(Provided records begins)

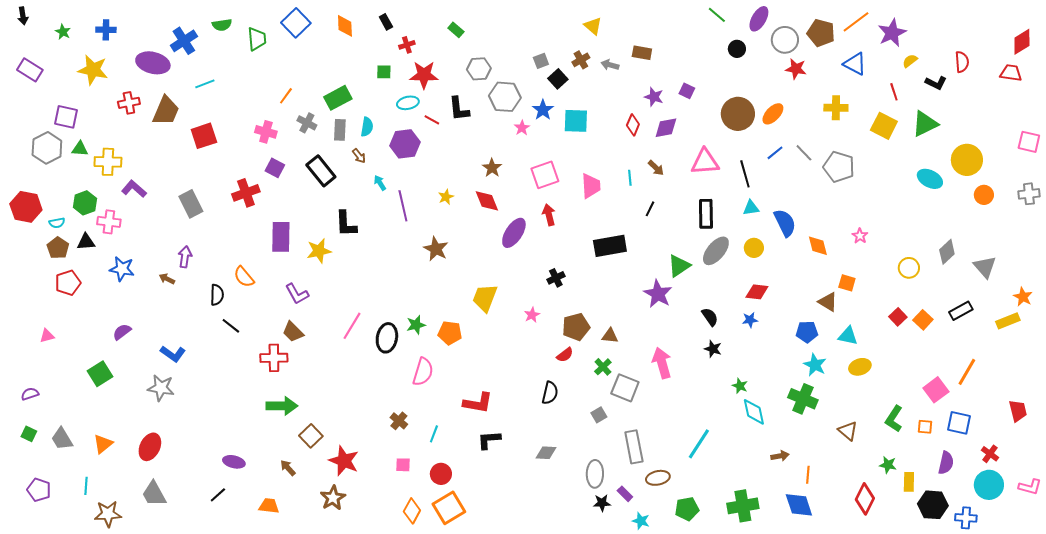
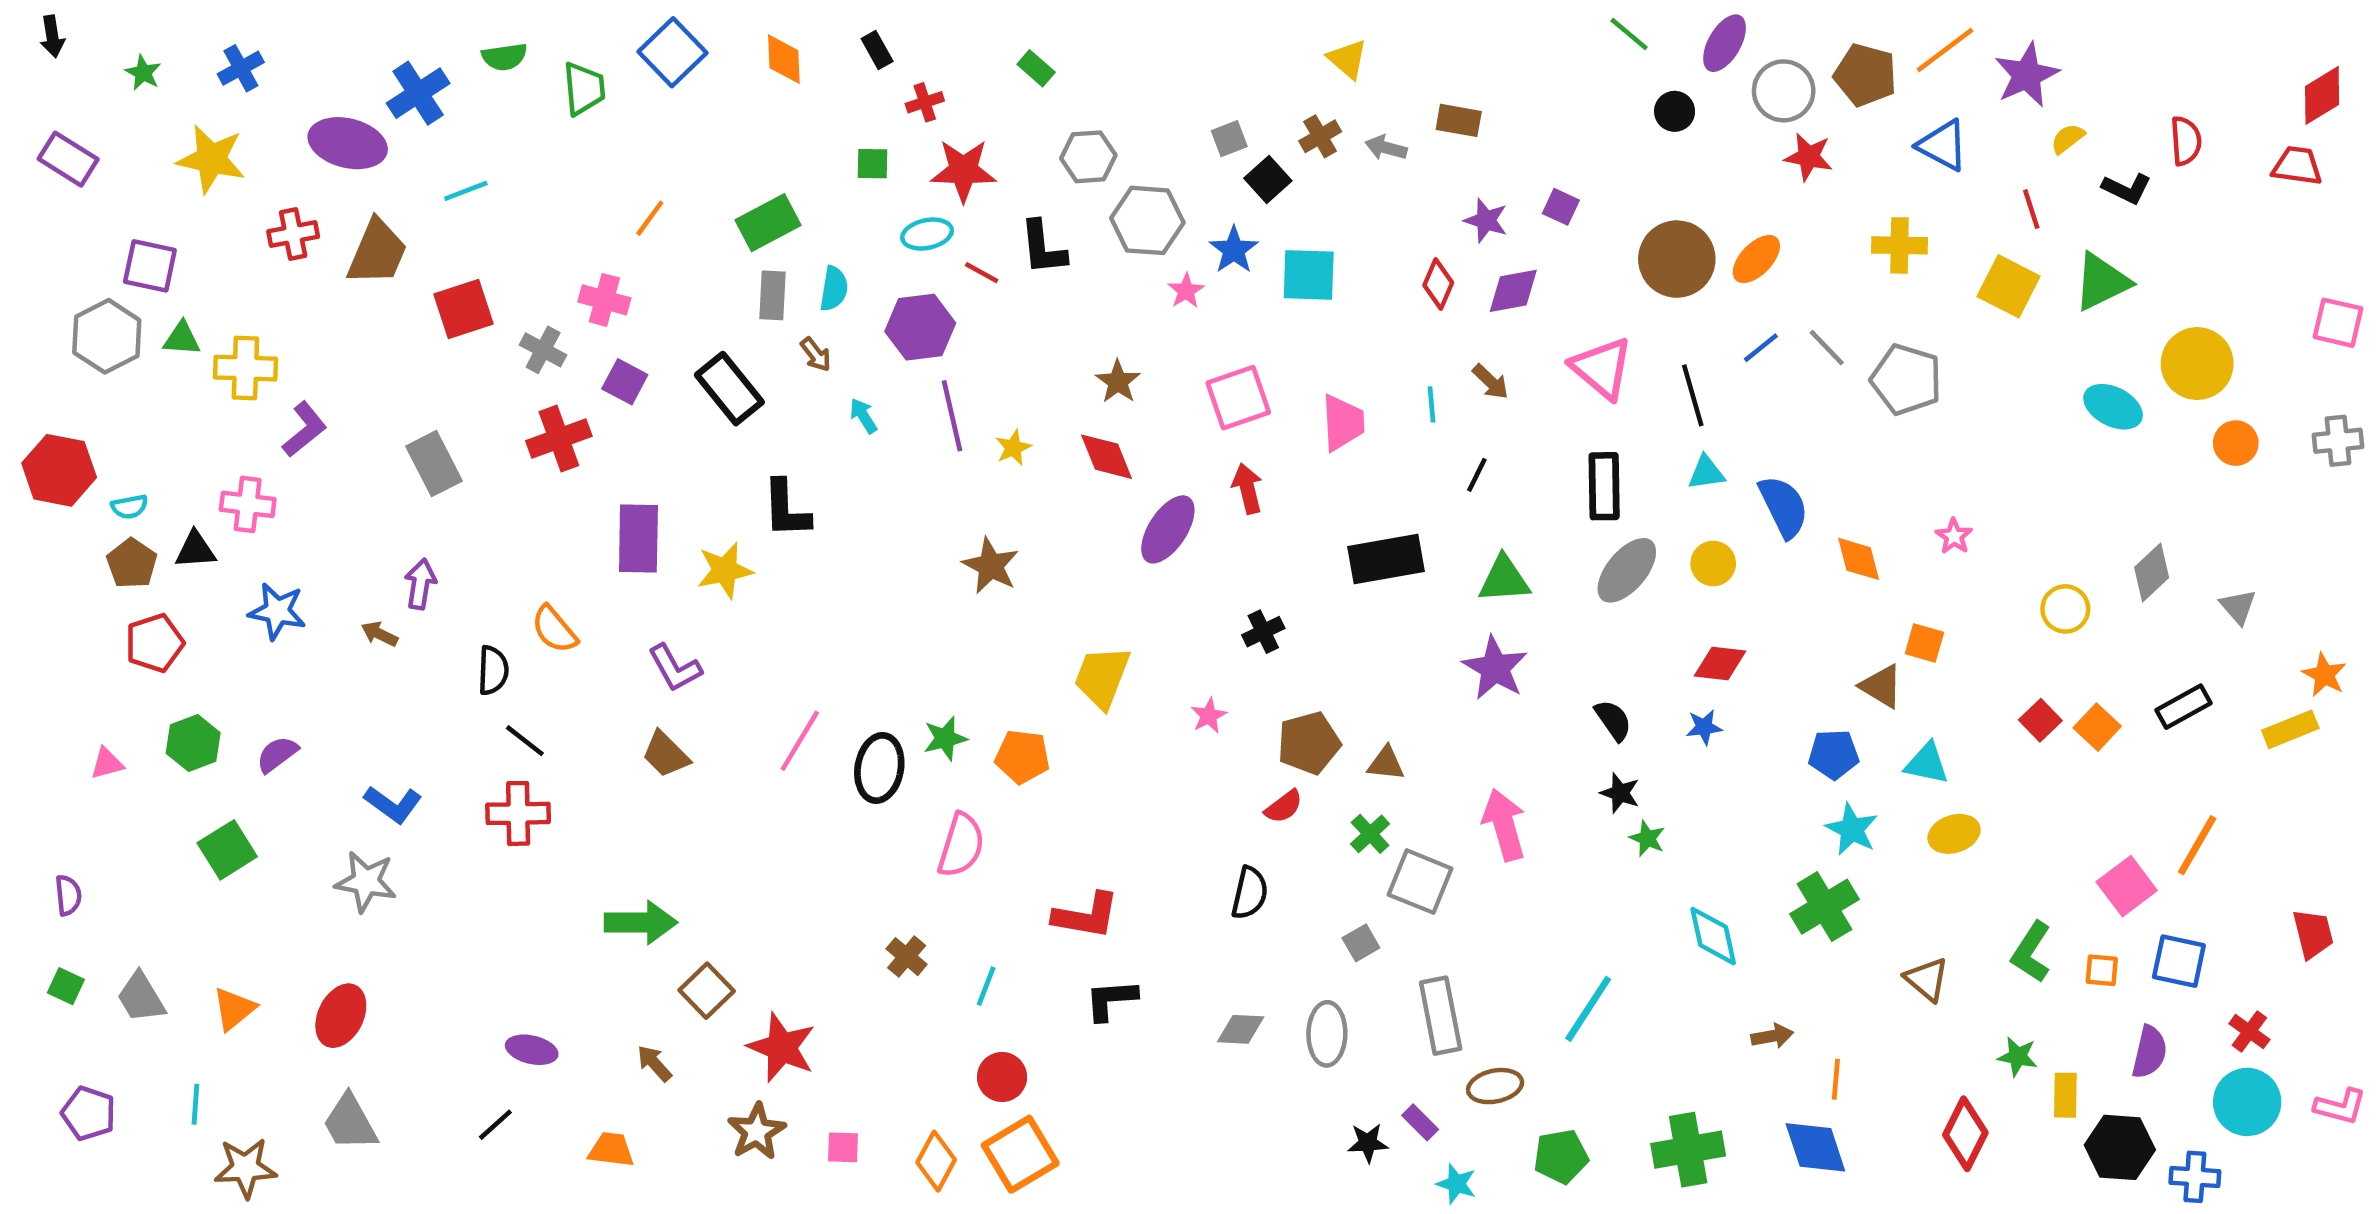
blue cross: (106, 30) -> (241, 68), turned -30
gray cross: (307, 123) -> (543, 350), moved
pink triangle: (705, 162) -> (1602, 368), turned 44
purple L-shape: (134, 189) -> (304, 429), turned 100
green hexagon: (85, 203) -> (193, 743), moved
purple line: (403, 206) -> (952, 416), moved
green triangle: (679, 266) -> (1504, 579), moved, turned 30
gray triangle: (985, 267) -> (2238, 607), size x0.7
red cross: (274, 358) -> (518, 813), moved
green star: (740, 386) -> (1647, 838), moved
purple semicircle: (30, 394) -> (68, 895), turned 102
green cross: (803, 399) -> (1825, 907), turned 36
pink square: (403, 465) -> (843, 1147), moved
gray ellipse: (595, 474) -> (1327, 1034), moved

(Provided records ends)

## To do:
Every line of the records above should be reproduced exactly, with no pictures included.

## Output for this task:
blue cross: (106, 30) -> (241, 68), turned -30
gray cross: (307, 123) -> (543, 350), moved
pink triangle: (705, 162) -> (1602, 368), turned 44
purple L-shape: (134, 189) -> (304, 429), turned 100
green hexagon: (85, 203) -> (193, 743), moved
purple line: (403, 206) -> (952, 416), moved
green triangle: (679, 266) -> (1504, 579), moved, turned 30
gray triangle: (985, 267) -> (2238, 607), size x0.7
red cross: (274, 358) -> (518, 813), moved
green star: (740, 386) -> (1647, 838), moved
purple semicircle: (30, 394) -> (68, 895), turned 102
green cross: (803, 399) -> (1825, 907), turned 36
pink square: (403, 465) -> (843, 1147), moved
gray ellipse: (595, 474) -> (1327, 1034), moved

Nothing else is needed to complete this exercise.